Work to complete » In the entries below, find the line with "D2: LED yellow" and the line with "U11: buffer CD4050"; copy them and every line between them exactly, but not the pictures.

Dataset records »
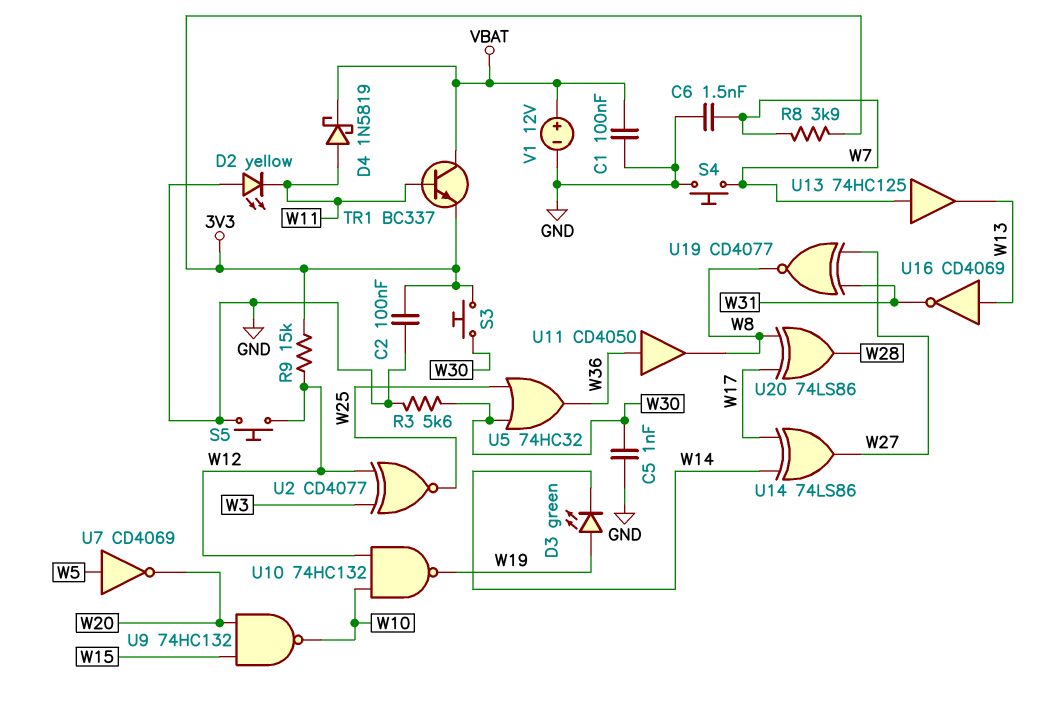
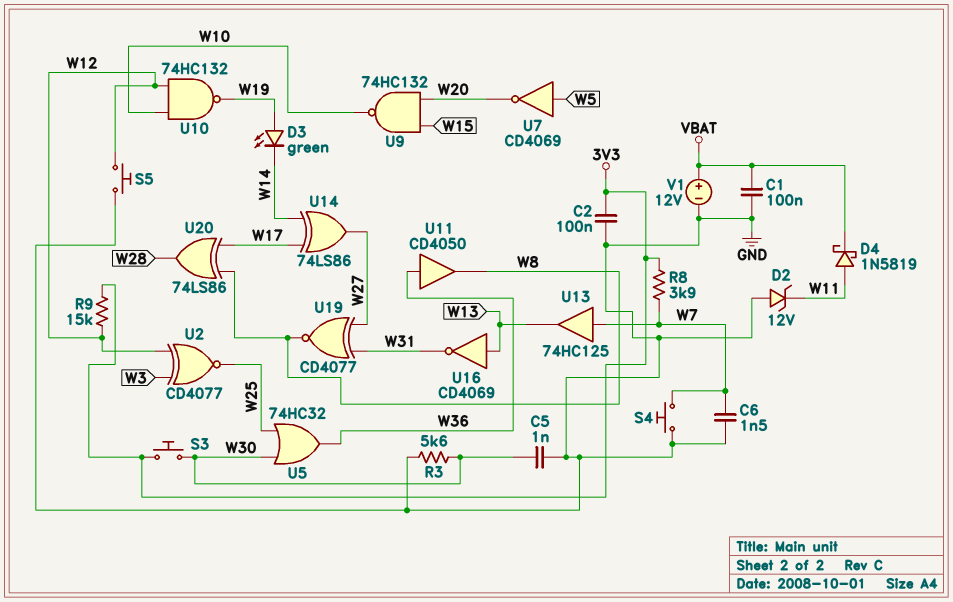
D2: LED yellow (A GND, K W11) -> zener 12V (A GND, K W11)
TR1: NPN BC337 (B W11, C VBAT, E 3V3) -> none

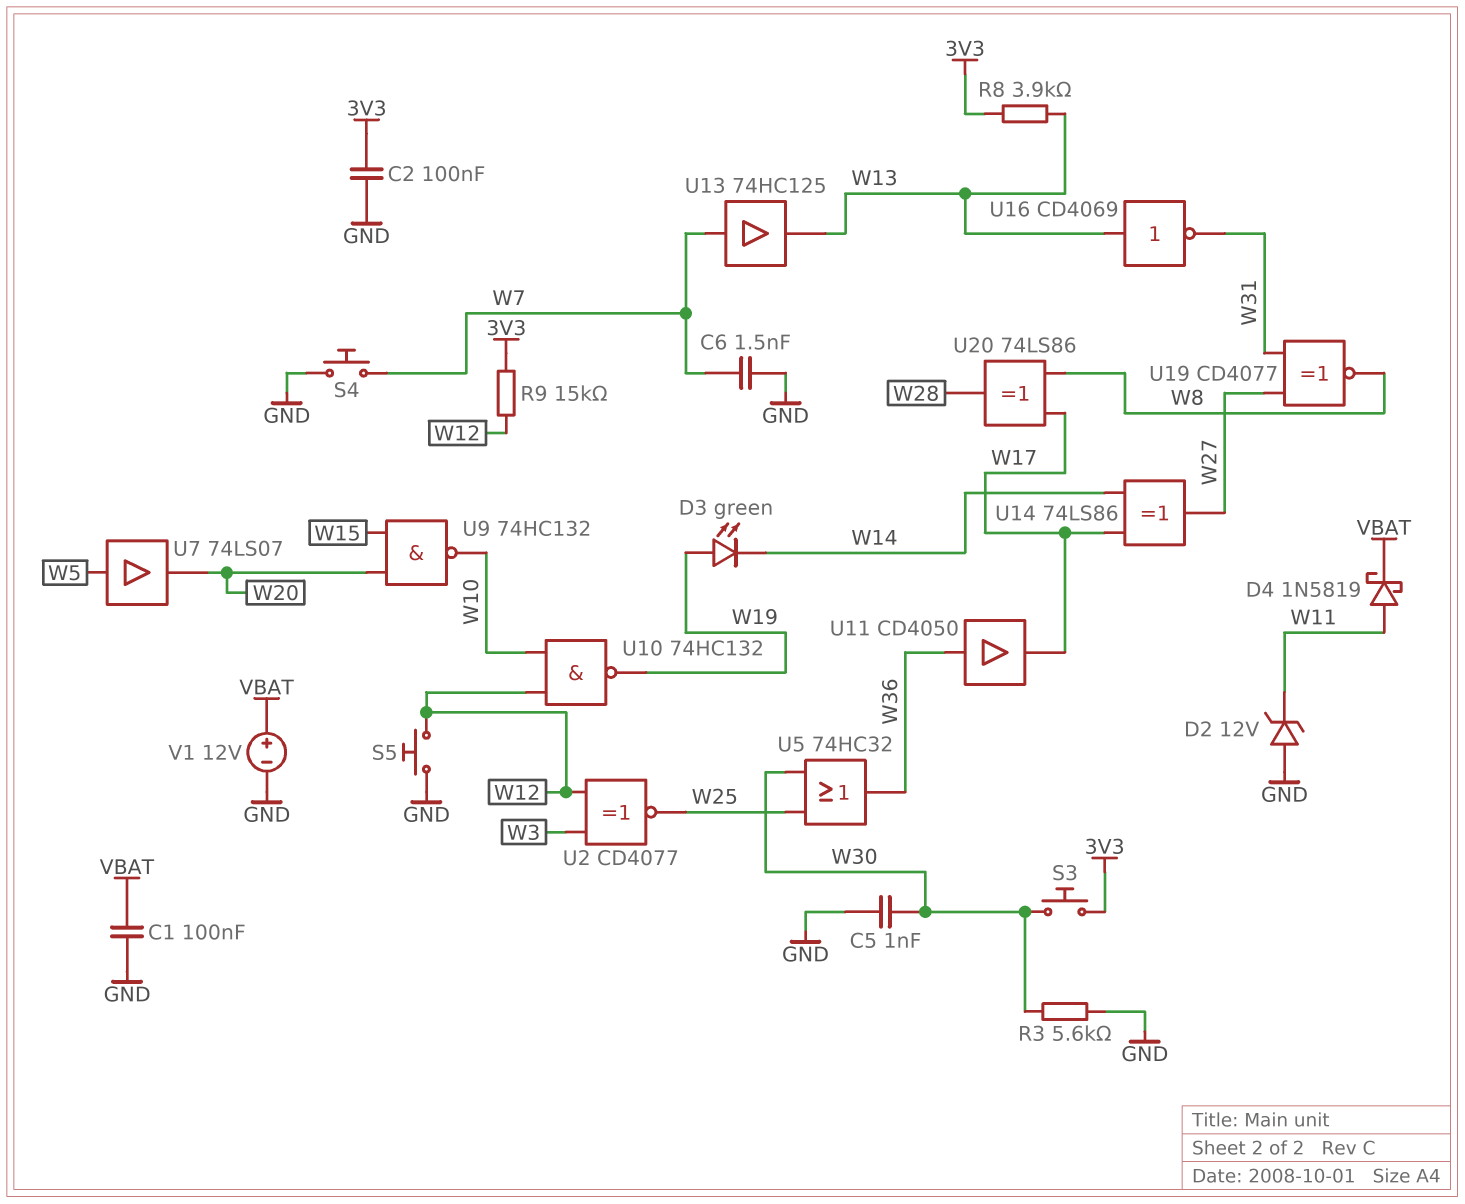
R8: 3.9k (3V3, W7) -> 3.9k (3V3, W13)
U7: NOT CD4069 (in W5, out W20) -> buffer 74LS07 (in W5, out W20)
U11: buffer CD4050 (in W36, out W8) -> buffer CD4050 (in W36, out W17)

* * *

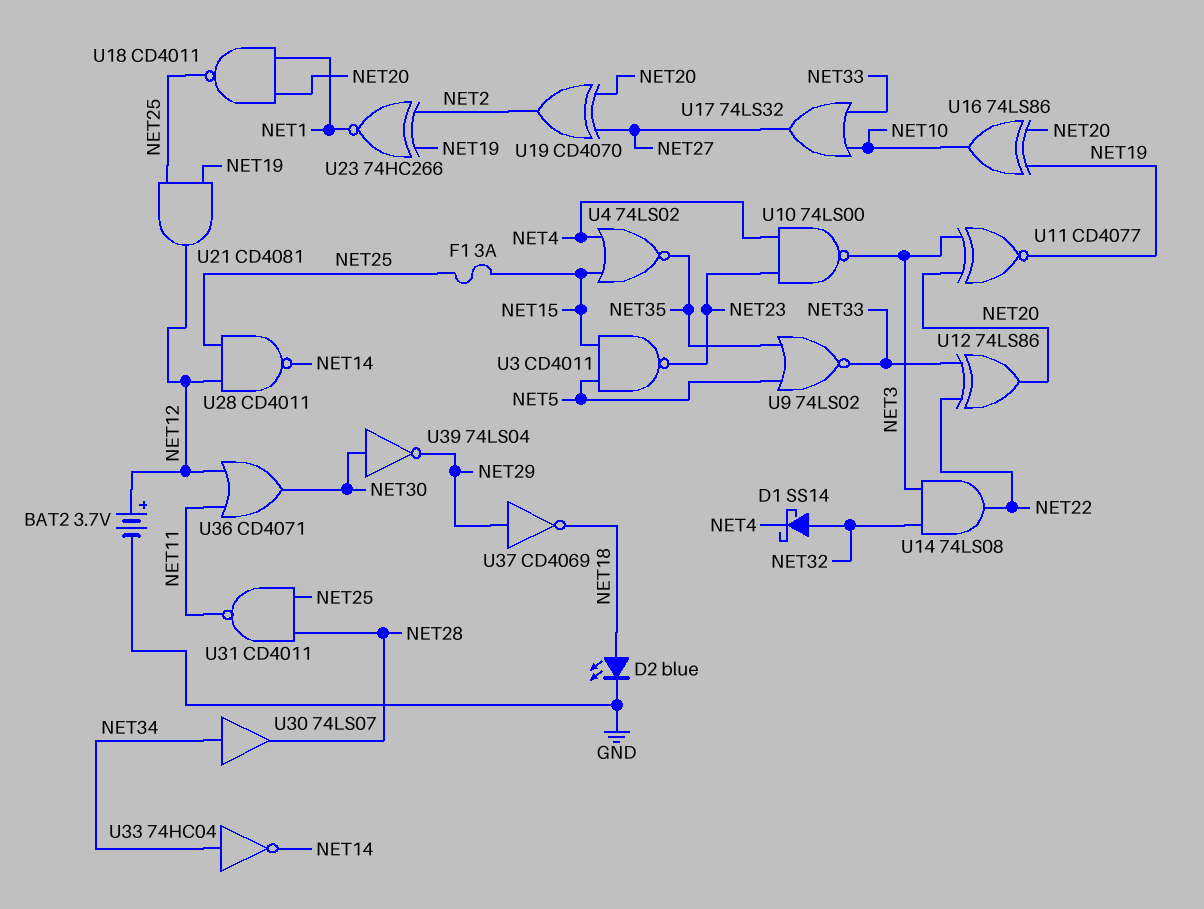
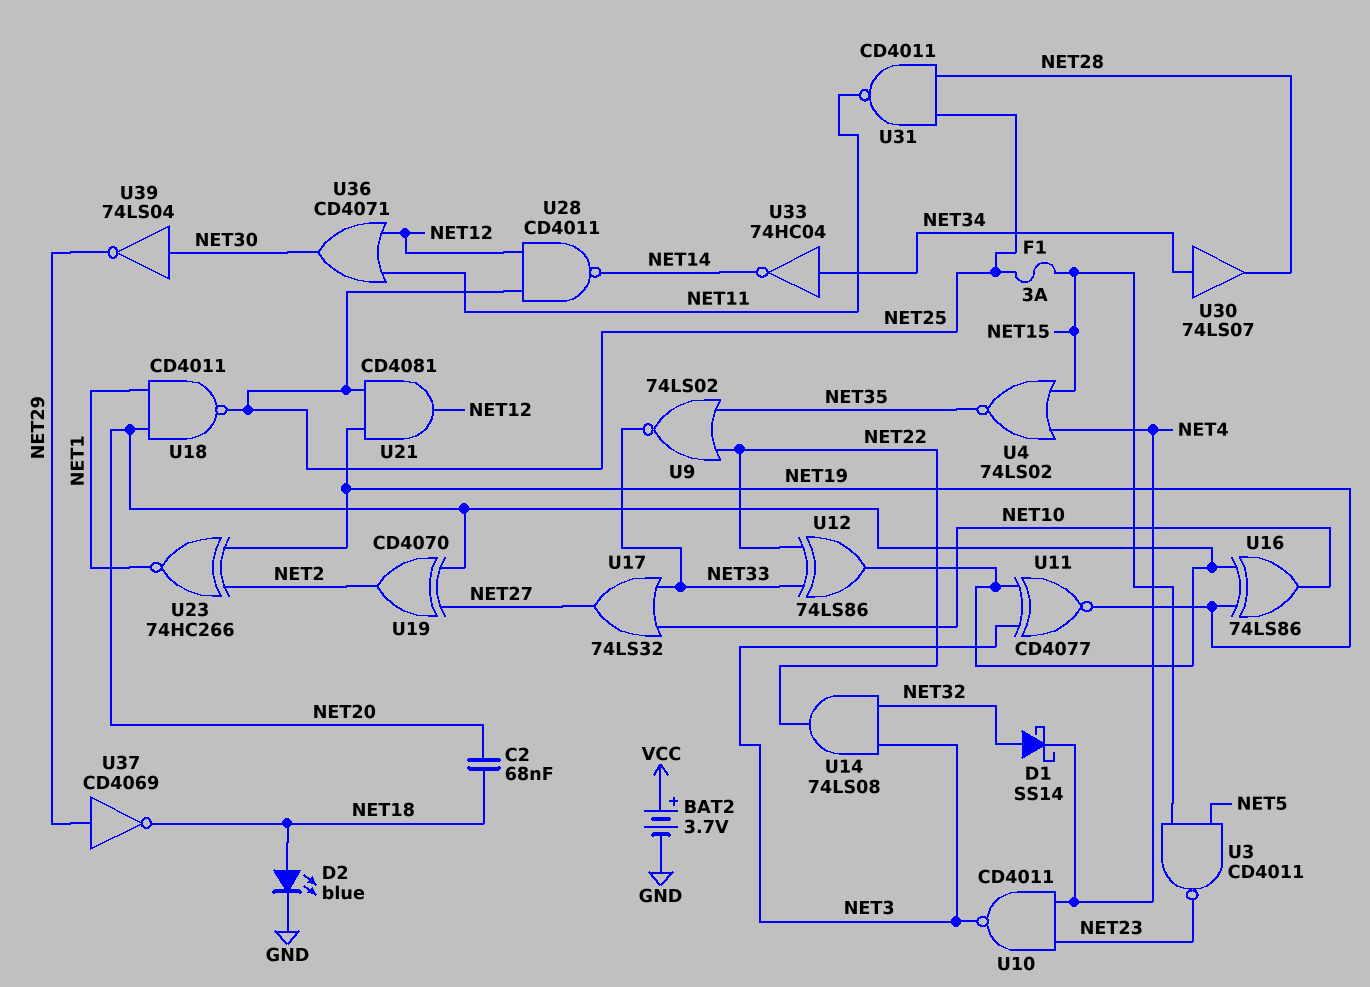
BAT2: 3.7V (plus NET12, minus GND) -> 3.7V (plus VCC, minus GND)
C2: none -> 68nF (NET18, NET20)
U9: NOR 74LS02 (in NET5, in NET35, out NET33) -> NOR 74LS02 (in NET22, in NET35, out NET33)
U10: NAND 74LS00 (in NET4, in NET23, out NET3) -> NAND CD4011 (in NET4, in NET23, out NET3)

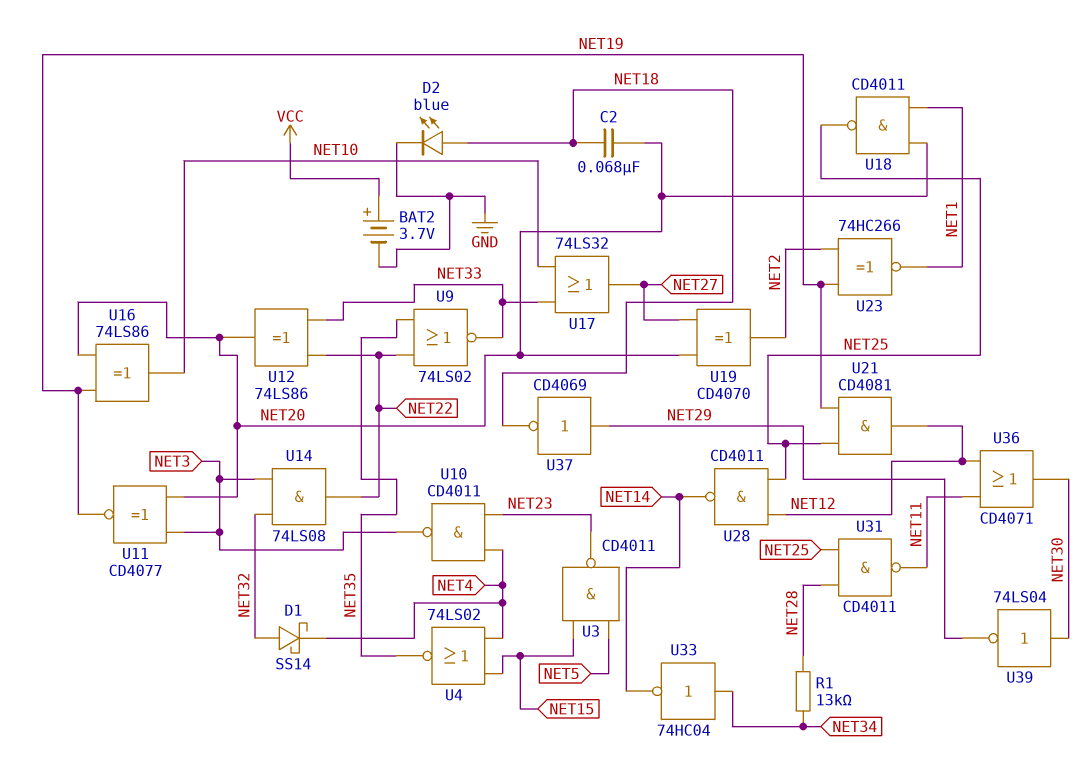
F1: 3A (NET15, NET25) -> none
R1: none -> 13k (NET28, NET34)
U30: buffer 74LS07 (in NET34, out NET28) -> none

Task answer »
D2: LED yellow (A GND, K W11) -> zener 12V (A GND, K W11)
TR1: NPN BC337 (B W11, C VBAT, E 3V3) -> none

R8: 3.9k (3V3, W7) -> 3.9k (3V3, W13)
U7: NOT CD4069 (in W5, out W20) -> buffer 74LS07 (in W5, out W20)
U11: buffer CD4050 (in W36, out W8) -> buffer CD4050 (in W36, out W17)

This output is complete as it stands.